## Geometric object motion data

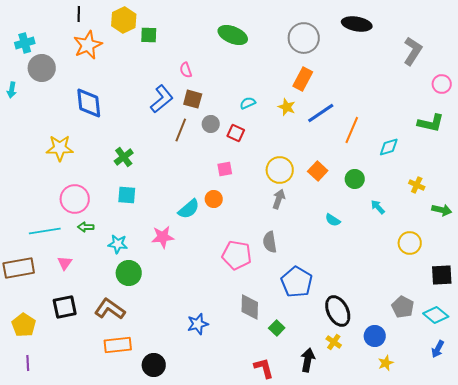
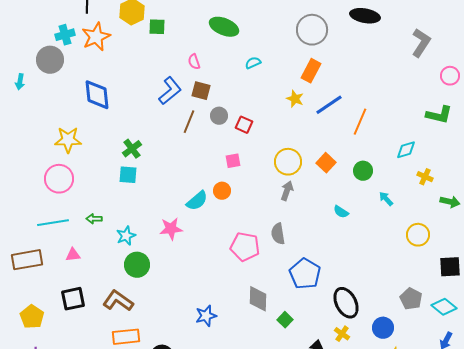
green ellipse: (233, 35) -> (224, 27), moved
cyan cross: (25, 43) -> (65, 35), moved
cyan semicircle: (248, 103) -> (253, 63), moved
cyan diamond: (389, 147) -> (406, 150), moved
cyan square: (127, 195) -> (128, 175), moved
pink circle: (75, 199) -> (59, 179), moved
cyan star: (118, 244) -> (126, 236), turned -30
pink triangle: (65, 263) -> (73, 255), turned 49

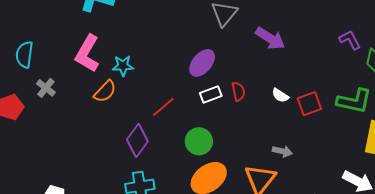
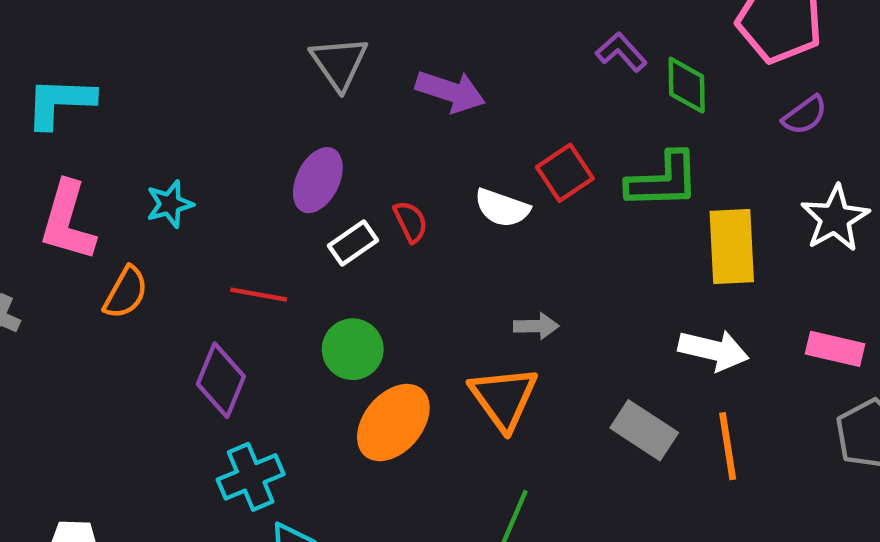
cyan star: (123, 66) -> (170, 204), moved
white semicircle: (280, 95) -> (502, 208), size x1.4
red square: (309, 104) -> (565, 173), moved
red line: (163, 107) -> (259, 295), turned 65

## Problem description
In the entries above, find the line with "white semicircle: (280, 95)", then retype it and every line after it exactly.

## Answer to this exercise
white semicircle: (280, 95) -> (502, 208), size x1.4
red square: (309, 104) -> (565, 173), moved
red line: (163, 107) -> (259, 295), turned 65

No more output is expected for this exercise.